▶ [INSTRUCTIONS FOR THE TASK] What lines below include the word "plus"? Copy each one.

▶ [DATA SHOWN]
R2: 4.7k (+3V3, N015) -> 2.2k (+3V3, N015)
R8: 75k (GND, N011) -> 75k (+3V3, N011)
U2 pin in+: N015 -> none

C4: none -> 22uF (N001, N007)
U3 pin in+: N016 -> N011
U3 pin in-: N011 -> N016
...
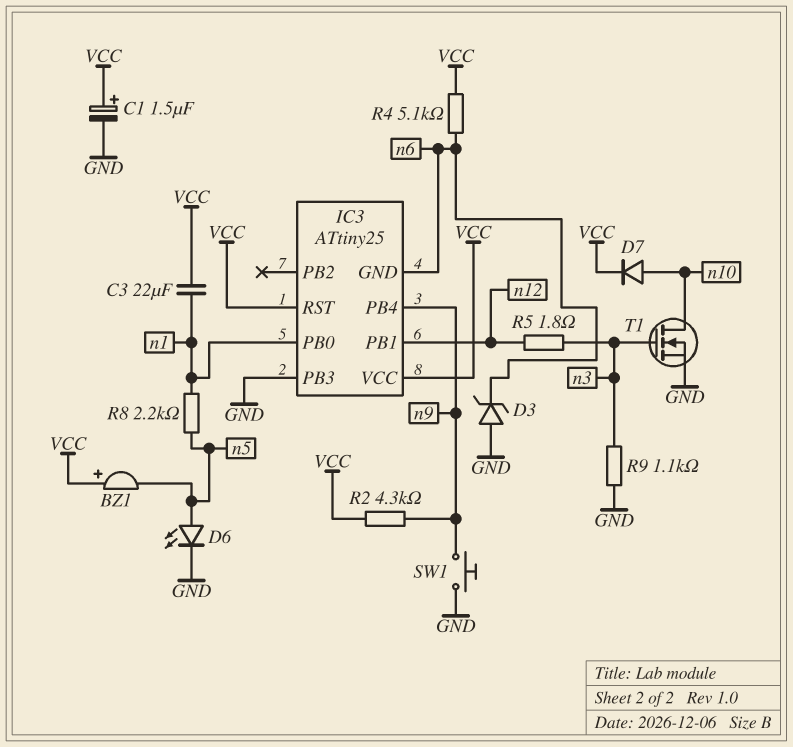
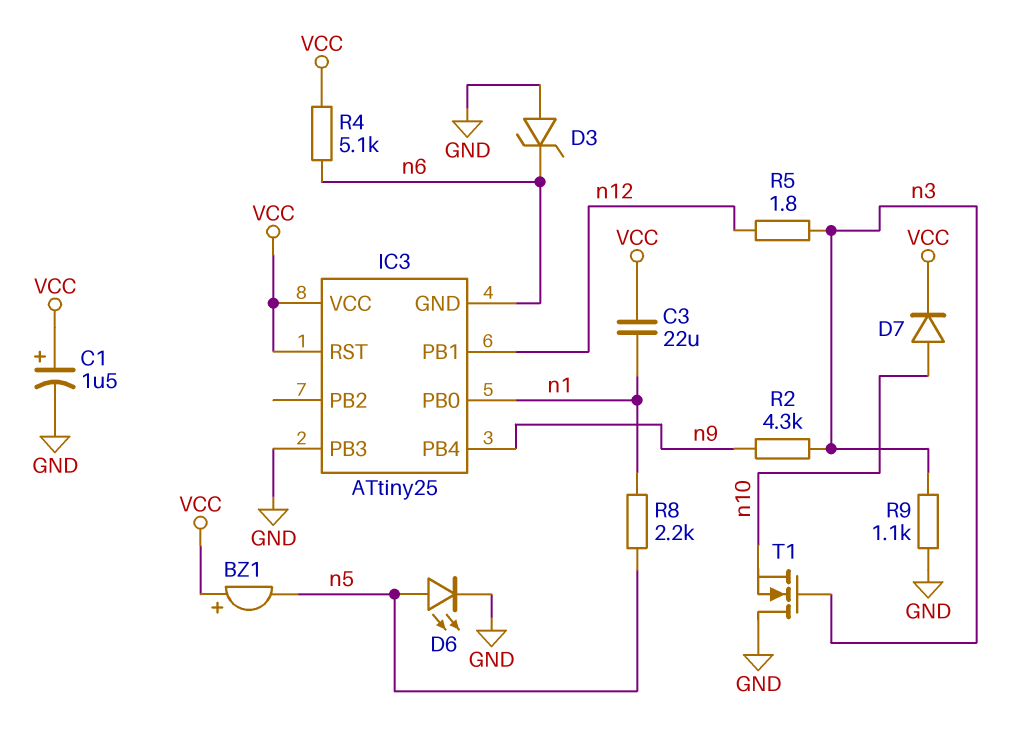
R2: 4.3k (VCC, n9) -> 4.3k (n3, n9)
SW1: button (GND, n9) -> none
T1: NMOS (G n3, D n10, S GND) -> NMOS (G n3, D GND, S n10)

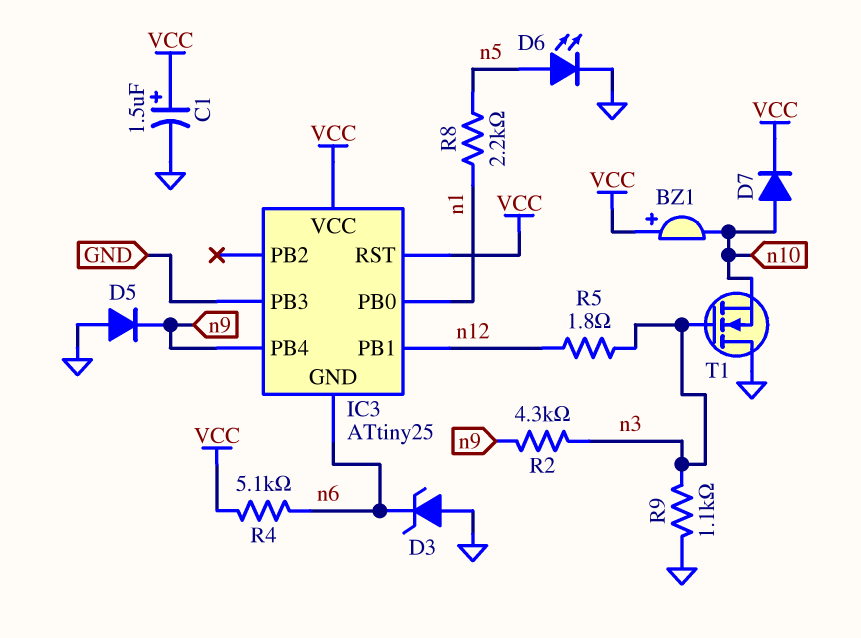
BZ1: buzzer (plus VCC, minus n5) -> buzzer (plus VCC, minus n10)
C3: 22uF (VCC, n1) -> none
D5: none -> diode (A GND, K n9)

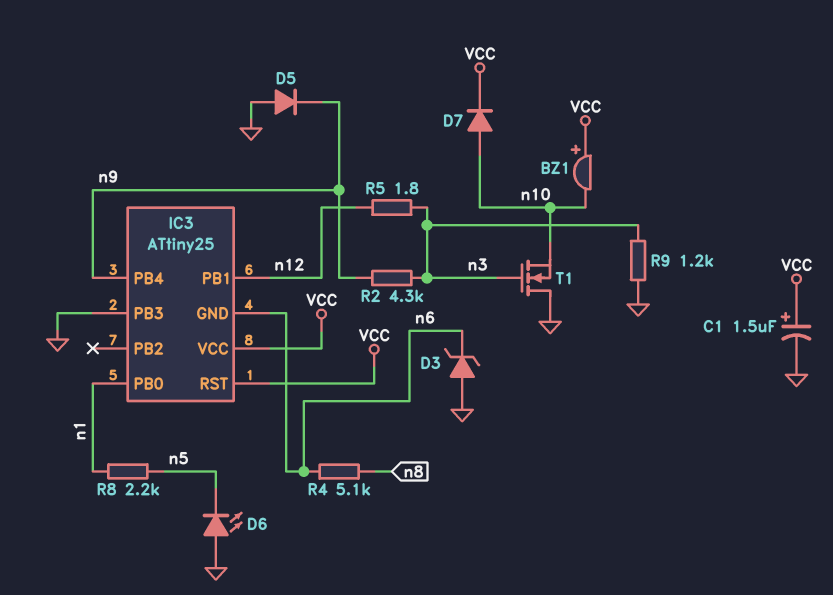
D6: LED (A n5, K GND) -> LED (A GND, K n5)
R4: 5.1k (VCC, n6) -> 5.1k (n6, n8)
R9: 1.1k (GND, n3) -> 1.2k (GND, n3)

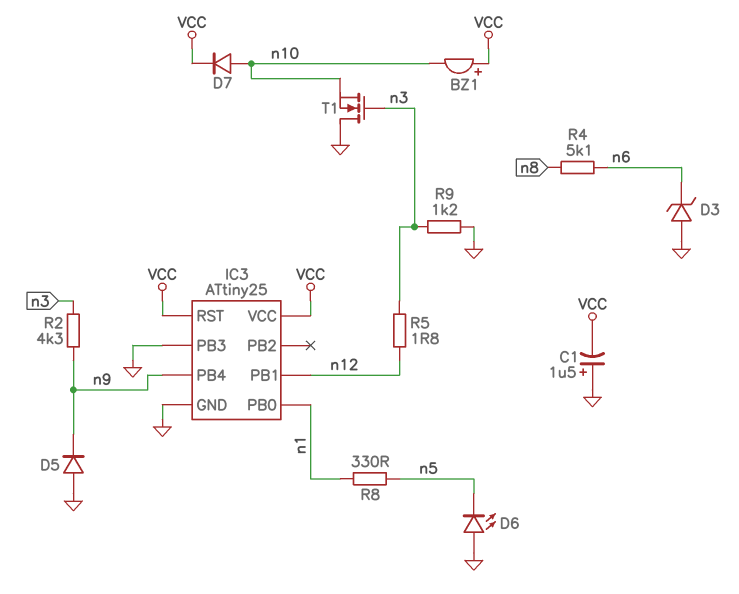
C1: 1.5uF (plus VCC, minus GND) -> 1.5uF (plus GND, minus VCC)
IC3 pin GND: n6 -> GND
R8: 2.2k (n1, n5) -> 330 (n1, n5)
--
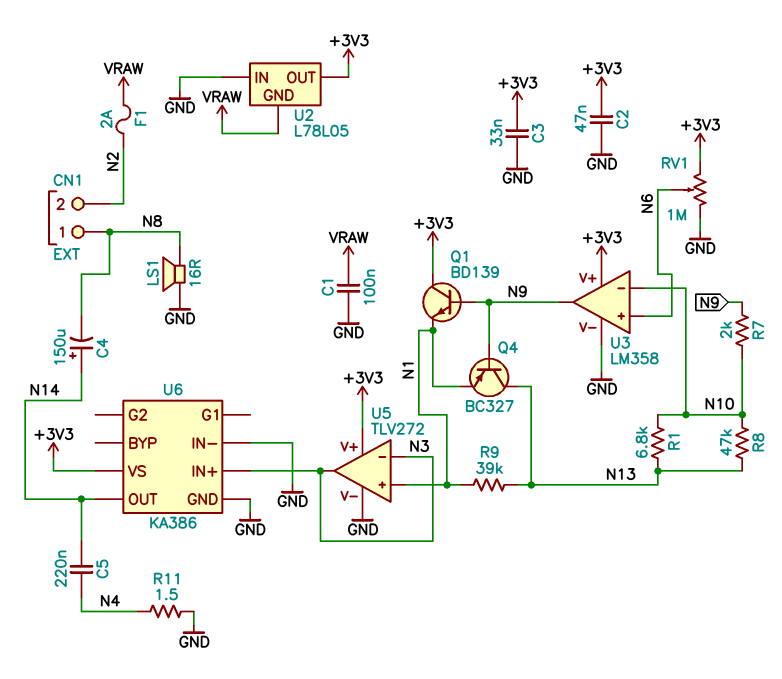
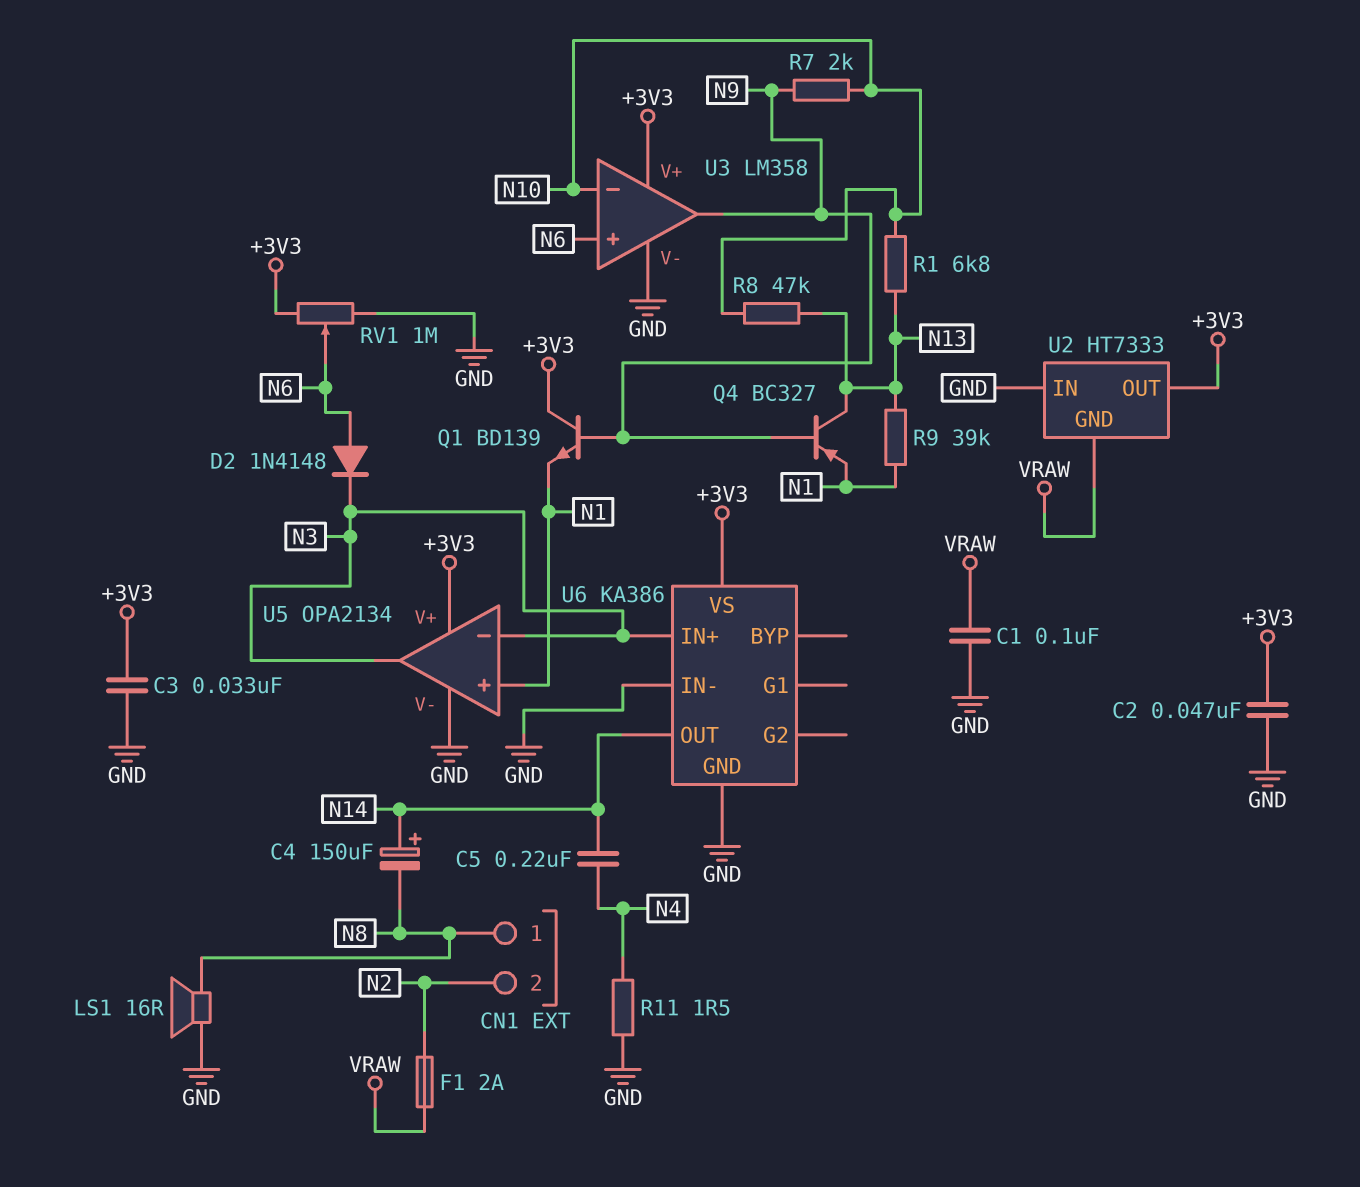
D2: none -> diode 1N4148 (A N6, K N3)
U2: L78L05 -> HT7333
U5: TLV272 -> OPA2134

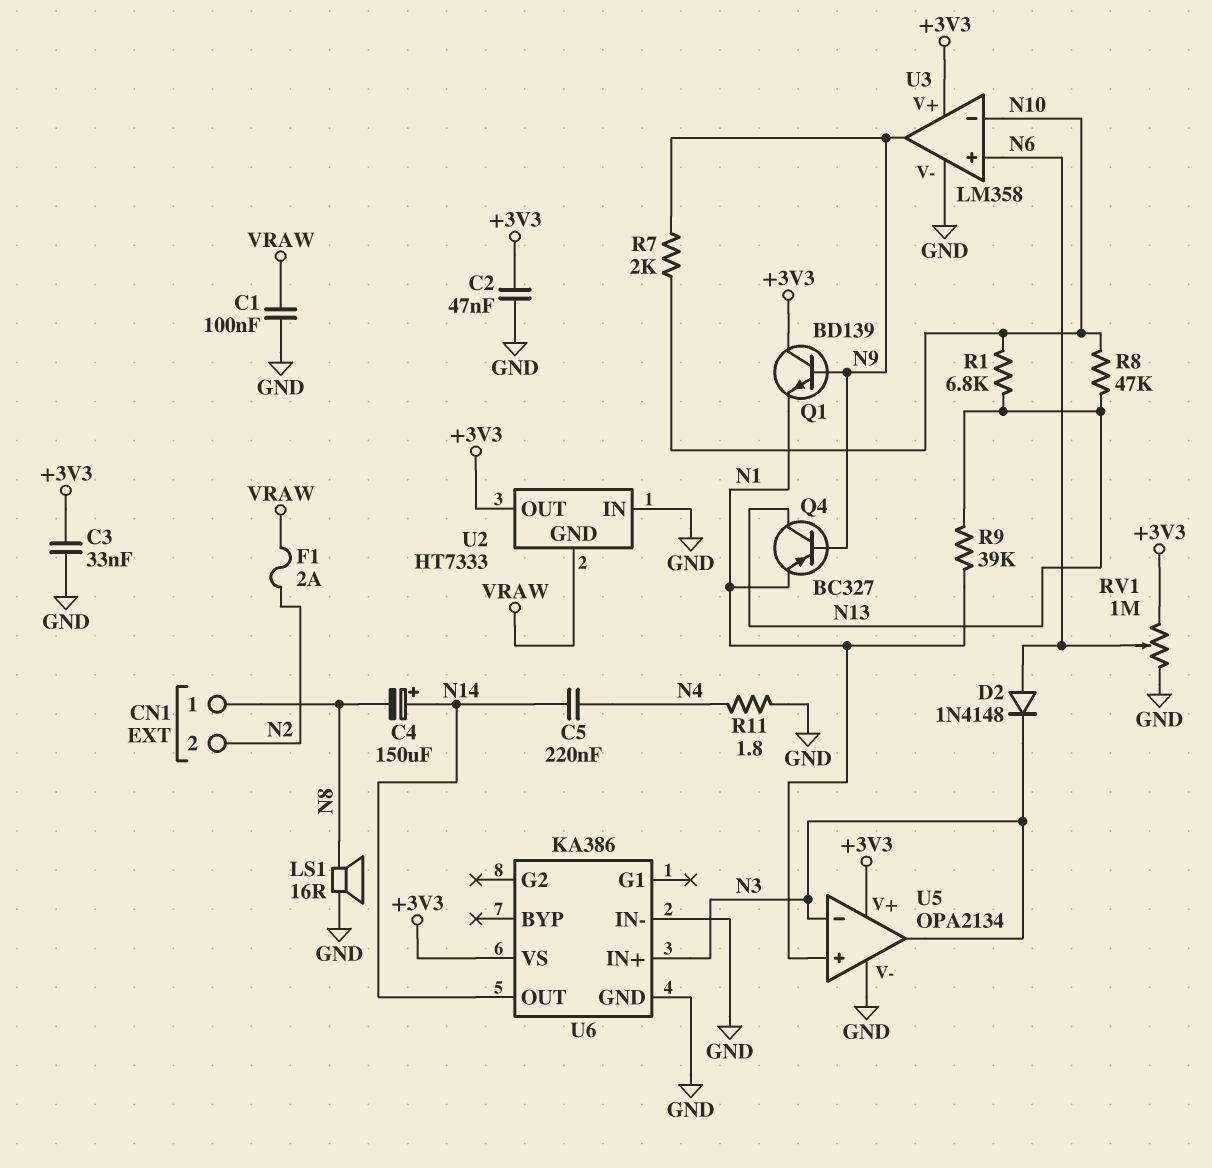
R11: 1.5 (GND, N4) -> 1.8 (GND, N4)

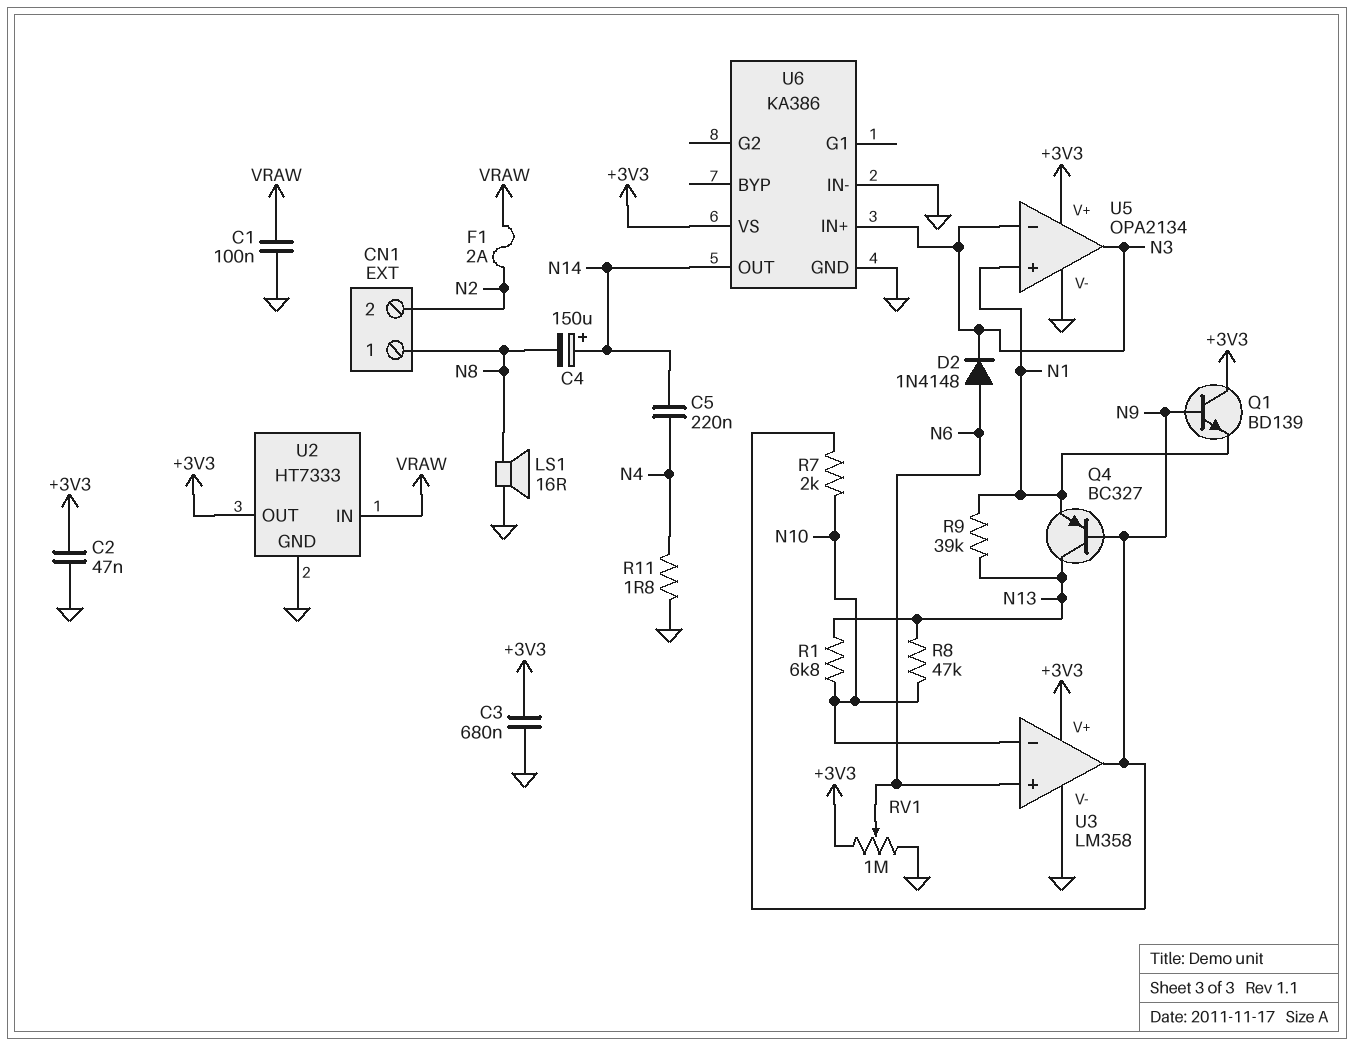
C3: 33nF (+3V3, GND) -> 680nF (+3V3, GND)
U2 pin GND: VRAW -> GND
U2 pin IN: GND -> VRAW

▶ [TASK RESULT]
BZ1: buzzer (plus VCC, minus n5) -> buzzer (plus VCC, minus n10)
C1: 1.5uF (plus VCC, minus GND) -> 1.5uF (plus GND, minus VCC)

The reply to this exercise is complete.